What is required:
Please set down word for word every line from the one holding "U4: NOT 74HC04" to the end of the data below, both included.

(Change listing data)
»»

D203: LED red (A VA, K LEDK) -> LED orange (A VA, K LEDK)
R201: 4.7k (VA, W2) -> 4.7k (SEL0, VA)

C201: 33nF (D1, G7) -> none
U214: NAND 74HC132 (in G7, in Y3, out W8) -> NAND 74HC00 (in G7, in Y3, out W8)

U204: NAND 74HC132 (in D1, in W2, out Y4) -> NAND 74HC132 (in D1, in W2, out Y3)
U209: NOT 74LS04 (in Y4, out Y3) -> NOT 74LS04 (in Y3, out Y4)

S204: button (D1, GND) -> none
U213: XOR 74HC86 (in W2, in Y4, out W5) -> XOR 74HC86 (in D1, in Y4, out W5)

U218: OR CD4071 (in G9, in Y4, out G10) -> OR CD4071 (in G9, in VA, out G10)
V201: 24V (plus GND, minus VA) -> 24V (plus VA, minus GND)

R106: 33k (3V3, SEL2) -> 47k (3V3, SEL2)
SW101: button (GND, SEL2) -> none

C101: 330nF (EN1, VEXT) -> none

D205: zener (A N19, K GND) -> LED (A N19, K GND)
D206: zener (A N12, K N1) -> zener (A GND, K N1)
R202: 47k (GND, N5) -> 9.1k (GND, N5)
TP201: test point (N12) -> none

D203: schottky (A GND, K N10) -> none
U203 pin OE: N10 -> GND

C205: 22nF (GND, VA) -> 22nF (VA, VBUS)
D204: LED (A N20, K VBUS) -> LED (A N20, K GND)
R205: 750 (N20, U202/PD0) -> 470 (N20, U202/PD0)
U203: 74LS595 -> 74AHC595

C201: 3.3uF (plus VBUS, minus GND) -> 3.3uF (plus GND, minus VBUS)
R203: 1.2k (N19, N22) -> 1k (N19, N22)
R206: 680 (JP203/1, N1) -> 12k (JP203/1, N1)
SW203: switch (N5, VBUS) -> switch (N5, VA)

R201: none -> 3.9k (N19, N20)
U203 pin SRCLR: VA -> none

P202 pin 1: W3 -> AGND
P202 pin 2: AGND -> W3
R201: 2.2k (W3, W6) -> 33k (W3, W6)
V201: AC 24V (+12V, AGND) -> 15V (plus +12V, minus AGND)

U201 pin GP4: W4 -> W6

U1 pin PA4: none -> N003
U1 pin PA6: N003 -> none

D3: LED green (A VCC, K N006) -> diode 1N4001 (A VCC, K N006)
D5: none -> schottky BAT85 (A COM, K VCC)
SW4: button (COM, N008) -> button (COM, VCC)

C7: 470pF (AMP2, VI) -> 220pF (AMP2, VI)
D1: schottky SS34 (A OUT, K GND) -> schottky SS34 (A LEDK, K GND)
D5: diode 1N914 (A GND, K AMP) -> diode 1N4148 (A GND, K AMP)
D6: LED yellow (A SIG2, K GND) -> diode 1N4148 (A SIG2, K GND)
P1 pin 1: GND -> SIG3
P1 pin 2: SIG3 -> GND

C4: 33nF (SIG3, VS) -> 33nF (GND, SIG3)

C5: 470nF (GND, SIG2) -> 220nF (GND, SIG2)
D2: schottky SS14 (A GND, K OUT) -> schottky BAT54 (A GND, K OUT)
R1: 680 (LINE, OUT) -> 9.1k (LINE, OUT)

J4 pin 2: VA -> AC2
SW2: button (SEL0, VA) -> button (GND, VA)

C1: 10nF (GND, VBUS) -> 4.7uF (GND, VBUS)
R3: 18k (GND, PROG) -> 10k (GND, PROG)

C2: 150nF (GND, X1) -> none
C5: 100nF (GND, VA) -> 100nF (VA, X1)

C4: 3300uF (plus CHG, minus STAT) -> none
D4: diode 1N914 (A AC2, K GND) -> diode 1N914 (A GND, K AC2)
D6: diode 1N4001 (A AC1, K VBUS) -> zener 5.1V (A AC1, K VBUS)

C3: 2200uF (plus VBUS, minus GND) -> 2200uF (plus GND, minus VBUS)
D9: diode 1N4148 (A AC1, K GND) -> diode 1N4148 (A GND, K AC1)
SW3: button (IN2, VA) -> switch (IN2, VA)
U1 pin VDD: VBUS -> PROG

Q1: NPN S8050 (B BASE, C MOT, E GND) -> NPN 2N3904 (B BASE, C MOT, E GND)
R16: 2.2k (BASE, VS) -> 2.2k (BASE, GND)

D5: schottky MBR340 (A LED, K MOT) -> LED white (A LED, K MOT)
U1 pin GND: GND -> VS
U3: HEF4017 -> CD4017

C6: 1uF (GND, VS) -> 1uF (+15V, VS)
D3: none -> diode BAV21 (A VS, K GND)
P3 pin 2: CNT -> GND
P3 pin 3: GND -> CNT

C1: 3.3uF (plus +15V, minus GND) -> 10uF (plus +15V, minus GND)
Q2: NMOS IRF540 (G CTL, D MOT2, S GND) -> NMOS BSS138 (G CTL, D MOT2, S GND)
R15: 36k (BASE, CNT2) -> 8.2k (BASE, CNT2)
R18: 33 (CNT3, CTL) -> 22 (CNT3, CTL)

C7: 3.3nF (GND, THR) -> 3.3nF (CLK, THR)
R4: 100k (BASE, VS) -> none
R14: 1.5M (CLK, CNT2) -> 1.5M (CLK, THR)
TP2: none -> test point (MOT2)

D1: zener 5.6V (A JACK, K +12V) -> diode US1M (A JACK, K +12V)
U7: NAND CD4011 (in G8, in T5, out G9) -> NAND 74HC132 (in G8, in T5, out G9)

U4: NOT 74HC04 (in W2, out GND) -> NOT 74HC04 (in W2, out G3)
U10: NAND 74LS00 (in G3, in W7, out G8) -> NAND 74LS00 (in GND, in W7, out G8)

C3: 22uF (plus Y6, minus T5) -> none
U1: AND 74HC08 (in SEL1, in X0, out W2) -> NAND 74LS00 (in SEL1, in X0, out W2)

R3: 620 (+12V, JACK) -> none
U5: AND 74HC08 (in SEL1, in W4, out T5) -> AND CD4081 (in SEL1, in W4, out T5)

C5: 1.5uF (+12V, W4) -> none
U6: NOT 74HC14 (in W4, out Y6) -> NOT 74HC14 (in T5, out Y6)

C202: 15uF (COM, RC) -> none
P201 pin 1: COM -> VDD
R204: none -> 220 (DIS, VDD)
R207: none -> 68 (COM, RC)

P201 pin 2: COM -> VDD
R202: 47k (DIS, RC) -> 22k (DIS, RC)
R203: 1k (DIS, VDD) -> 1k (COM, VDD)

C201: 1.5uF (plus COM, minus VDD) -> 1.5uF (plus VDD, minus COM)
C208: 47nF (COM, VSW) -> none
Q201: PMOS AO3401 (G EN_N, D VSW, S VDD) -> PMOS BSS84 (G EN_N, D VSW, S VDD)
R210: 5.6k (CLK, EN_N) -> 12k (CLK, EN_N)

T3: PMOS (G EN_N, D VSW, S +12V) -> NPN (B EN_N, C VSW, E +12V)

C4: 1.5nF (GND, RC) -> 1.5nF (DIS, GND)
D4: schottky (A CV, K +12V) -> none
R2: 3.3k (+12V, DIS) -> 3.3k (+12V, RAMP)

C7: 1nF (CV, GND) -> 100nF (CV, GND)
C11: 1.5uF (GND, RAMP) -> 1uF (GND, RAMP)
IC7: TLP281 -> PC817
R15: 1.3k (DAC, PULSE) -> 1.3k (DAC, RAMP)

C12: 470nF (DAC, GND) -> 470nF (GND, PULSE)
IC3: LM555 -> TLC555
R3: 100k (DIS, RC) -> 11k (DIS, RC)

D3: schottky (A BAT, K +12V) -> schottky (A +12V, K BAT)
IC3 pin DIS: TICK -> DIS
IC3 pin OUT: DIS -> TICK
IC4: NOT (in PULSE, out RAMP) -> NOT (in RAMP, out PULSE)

««

Exercise solution:
U4: NOT 74HC04 (in W2, out GND) -> NOT 74HC04 (in W2, out G3)
U10: NAND 74LS00 (in G3, in W7, out G8) -> NAND 74LS00 (in GND, in W7, out G8)

C3: 22uF (plus Y6, minus T5) -> none
U1: AND 74HC08 (in SEL1, in X0, out W2) -> NAND 74LS00 (in SEL1, in X0, out W2)

R3: 620 (+12V, JACK) -> none
U5: AND 74HC08 (in SEL1, in W4, out T5) -> AND CD4081 (in SEL1, in W4, out T5)

C5: 1.5uF (+12V, W4) -> none
U6: NOT 74HC14 (in W4, out Y6) -> NOT 74HC14 (in T5, out Y6)

C202: 15uF (COM, RC) -> none
P201 pin 1: COM -> VDD
R204: none -> 220 (DIS, VDD)
R207: none -> 68 (COM, RC)

P201 pin 2: COM -> VDD
R202: 47k (DIS, RC) -> 22k (DIS, RC)
R203: 1k (DIS, VDD) -> 1k (COM, VDD)

C201: 1.5uF (plus COM, minus VDD) -> 1.5uF (plus VDD, minus COM)
C208: 47nF (COM, VSW) -> none
Q201: PMOS AO3401 (G EN_N, D VSW, S VDD) -> PMOS BSS84 (G EN_N, D VSW, S VDD)
R210: 5.6k (CLK, EN_N) -> 12k (CLK, EN_N)

T3: PMOS (G EN_N, D VSW, S +12V) -> NPN (B EN_N, C VSW, E +12V)

C4: 1.5nF (GND, RC) -> 1.5nF (DIS, GND)
D4: schottky (A CV, K +12V) -> none
R2: 3.3k (+12V, DIS) -> 3.3k (+12V, RAMP)

C7: 1nF (CV, GND) -> 100nF (CV, GND)
C11: 1.5uF (GND, RAMP) -> 1uF (GND, RAMP)
IC7: TLP281 -> PC817
R15: 1.3k (DAC, PULSE) -> 1.3k (DAC, RAMP)

C12: 470nF (DAC, GND) -> 470nF (GND, PULSE)
IC3: LM555 -> TLC555
R3: 100k (DIS, RC) -> 11k (DIS, RC)

D3: schottky (A BAT, K +12V) -> schottky (A +12V, K BAT)
IC3 pin DIS: TICK -> DIS
IC3 pin OUT: DIS -> TICK
IC4: NOT (in PULSE, out RAMP) -> NOT (in RAMP, out PULSE)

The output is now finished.